### Records supplied

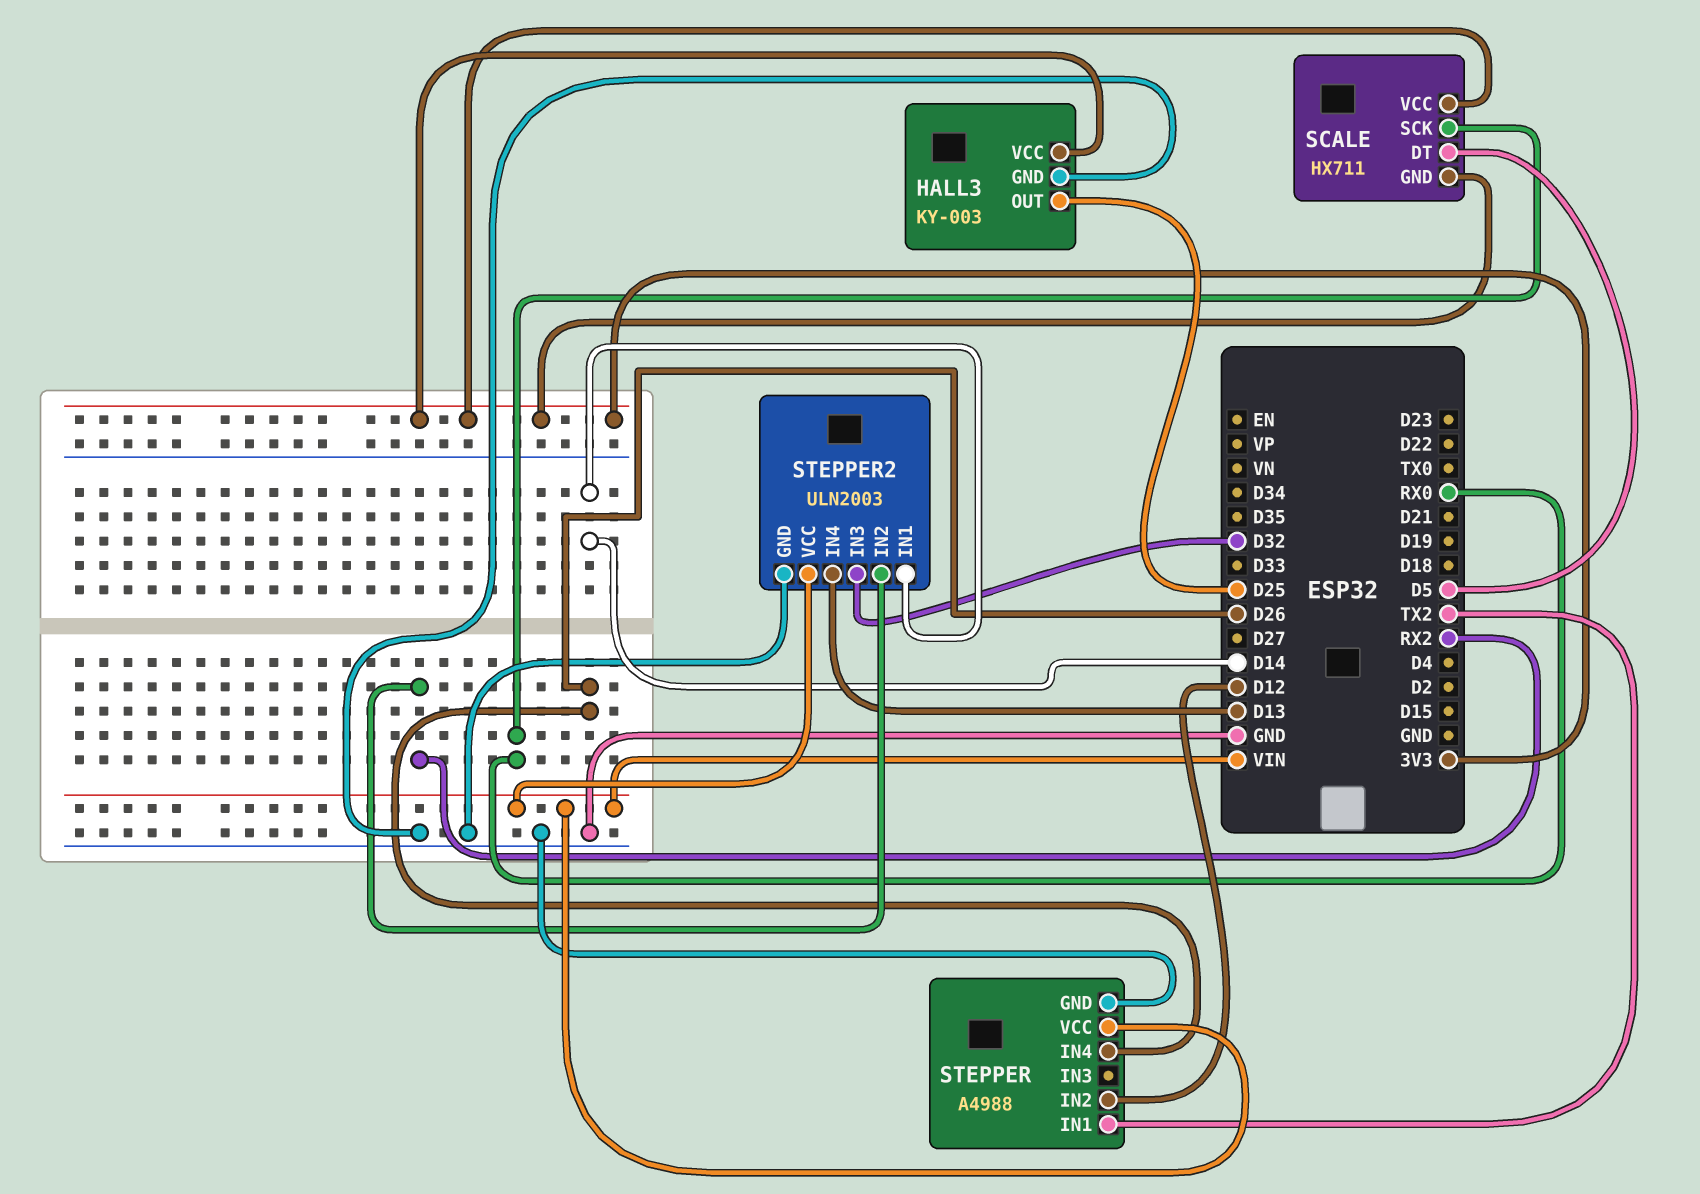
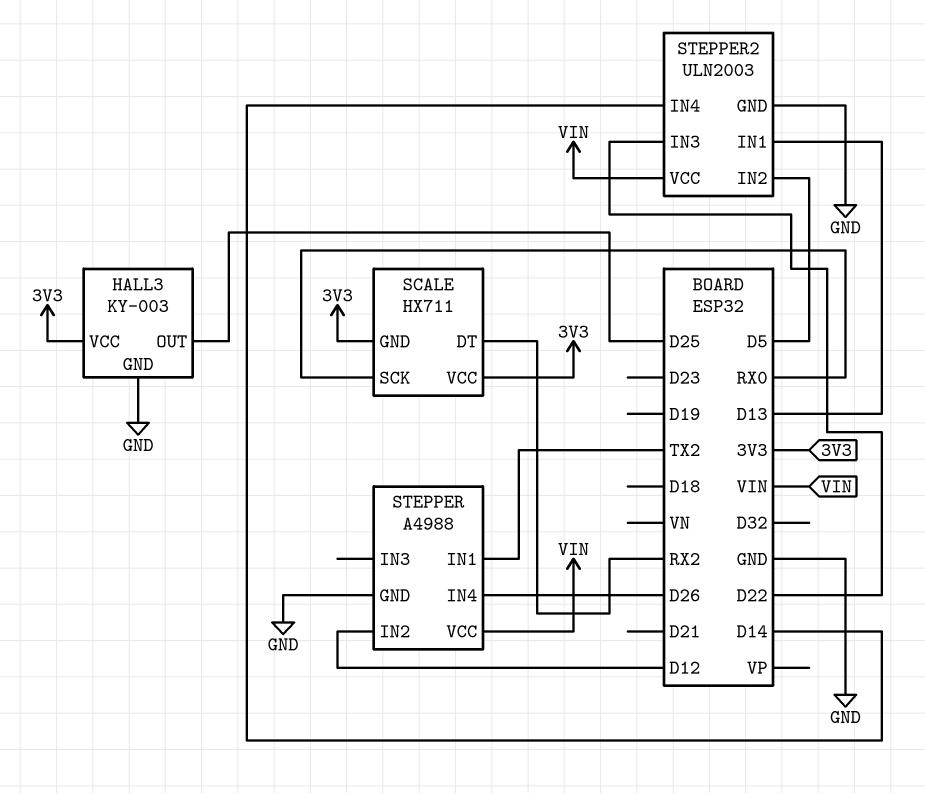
SCALE pin DT: D5 -> RX2
STEPPER2 pin IN1: D14 -> D13
STEPPER2 pin IN2: RX2 -> D5
STEPPER2 pin IN3: D32 -> D22
STEPPER2 pin IN4: D13 -> D14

### Exercise
Render the data above verbatim and without pictures.

### Solved exercise
SCALE pin DT: D5 -> RX2
STEPPER2 pin IN1: D14 -> D13
STEPPER2 pin IN2: RX2 -> D5
STEPPER2 pin IN3: D32 -> D22
STEPPER2 pin IN4: D13 -> D14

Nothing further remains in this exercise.